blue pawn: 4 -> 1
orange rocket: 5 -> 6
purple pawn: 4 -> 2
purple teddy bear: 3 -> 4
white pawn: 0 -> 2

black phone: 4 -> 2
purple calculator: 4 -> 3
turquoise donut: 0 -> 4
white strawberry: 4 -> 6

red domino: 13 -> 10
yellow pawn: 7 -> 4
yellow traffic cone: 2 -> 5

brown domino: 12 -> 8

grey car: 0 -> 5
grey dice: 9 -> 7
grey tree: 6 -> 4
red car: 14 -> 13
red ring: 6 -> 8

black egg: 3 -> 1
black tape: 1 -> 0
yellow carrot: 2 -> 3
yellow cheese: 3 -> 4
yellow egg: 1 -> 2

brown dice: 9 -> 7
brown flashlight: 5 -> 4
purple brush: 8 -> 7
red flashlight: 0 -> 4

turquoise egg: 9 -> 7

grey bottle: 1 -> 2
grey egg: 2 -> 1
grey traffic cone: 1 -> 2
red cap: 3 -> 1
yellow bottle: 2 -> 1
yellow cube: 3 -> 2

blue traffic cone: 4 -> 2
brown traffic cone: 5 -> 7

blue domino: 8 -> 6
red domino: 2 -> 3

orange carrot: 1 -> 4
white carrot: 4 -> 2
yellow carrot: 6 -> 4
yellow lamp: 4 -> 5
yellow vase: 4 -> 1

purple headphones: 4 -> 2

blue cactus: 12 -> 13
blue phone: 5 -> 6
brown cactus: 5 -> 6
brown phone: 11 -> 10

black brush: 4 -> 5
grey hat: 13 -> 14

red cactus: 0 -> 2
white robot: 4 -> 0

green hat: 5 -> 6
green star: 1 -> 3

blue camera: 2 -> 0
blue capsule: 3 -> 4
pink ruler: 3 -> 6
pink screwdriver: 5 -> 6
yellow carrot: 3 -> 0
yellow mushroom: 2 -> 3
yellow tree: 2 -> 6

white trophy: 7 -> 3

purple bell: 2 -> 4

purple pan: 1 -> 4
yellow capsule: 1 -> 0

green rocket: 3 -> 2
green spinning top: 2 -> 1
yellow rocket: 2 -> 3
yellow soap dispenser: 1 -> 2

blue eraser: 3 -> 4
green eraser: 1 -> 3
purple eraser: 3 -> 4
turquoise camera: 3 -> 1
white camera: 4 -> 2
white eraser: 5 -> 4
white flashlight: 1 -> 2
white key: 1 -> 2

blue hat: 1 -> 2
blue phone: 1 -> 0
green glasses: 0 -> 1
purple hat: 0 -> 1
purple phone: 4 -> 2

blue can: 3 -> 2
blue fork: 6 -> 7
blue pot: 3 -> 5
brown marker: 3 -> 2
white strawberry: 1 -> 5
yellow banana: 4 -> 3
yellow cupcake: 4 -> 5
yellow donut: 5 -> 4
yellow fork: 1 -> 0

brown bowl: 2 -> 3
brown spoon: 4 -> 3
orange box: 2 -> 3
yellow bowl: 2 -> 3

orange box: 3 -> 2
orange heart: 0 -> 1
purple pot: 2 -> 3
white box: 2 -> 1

What the task asks: What you return should be exactly the lines above, starting at the one with "red domino: 2 -> 3" and ending at the one with "brown bowl: 2 -> 3", and nothing else.

Result for this task:
red domino: 2 -> 3

orange carrot: 1 -> 4
white carrot: 4 -> 2
yellow carrot: 6 -> 4
yellow lamp: 4 -> 5
yellow vase: 4 -> 1

purple headphones: 4 -> 2

blue cactus: 12 -> 13
blue phone: 5 -> 6
brown cactus: 5 -> 6
brown phone: 11 -> 10

black brush: 4 -> 5
grey hat: 13 -> 14

red cactus: 0 -> 2
white robot: 4 -> 0

green hat: 5 -> 6
green star: 1 -> 3

blue camera: 2 -> 0
blue capsule: 3 -> 4
pink ruler: 3 -> 6
pink screwdriver: 5 -> 6
yellow carrot: 3 -> 0
yellow mushroom: 2 -> 3
yellow tree: 2 -> 6

white trophy: 7 -> 3

purple bell: 2 -> 4

purple pan: 1 -> 4
yellow capsule: 1 -> 0

green rocket: 3 -> 2
green spinning top: 2 -> 1
yellow rocket: 2 -> 3
yellow soap dispenser: 1 -> 2

blue eraser: 3 -> 4
green eraser: 1 -> 3
purple eraser: 3 -> 4
turquoise camera: 3 -> 1
white camera: 4 -> 2
white eraser: 5 -> 4
white flashlight: 1 -> 2
white key: 1 -> 2

blue hat: 1 -> 2
blue phone: 1 -> 0
green glasses: 0 -> 1
purple hat: 0 -> 1
purple phone: 4 -> 2

blue can: 3 -> 2
blue fork: 6 -> 7
blue pot: 3 -> 5
brown marker: 3 -> 2
white strawberry: 1 -> 5
yellow banana: 4 -> 3
yellow cupcake: 4 -> 5
yellow donut: 5 -> 4
yellow fork: 1 -> 0

brown bowl: 2 -> 3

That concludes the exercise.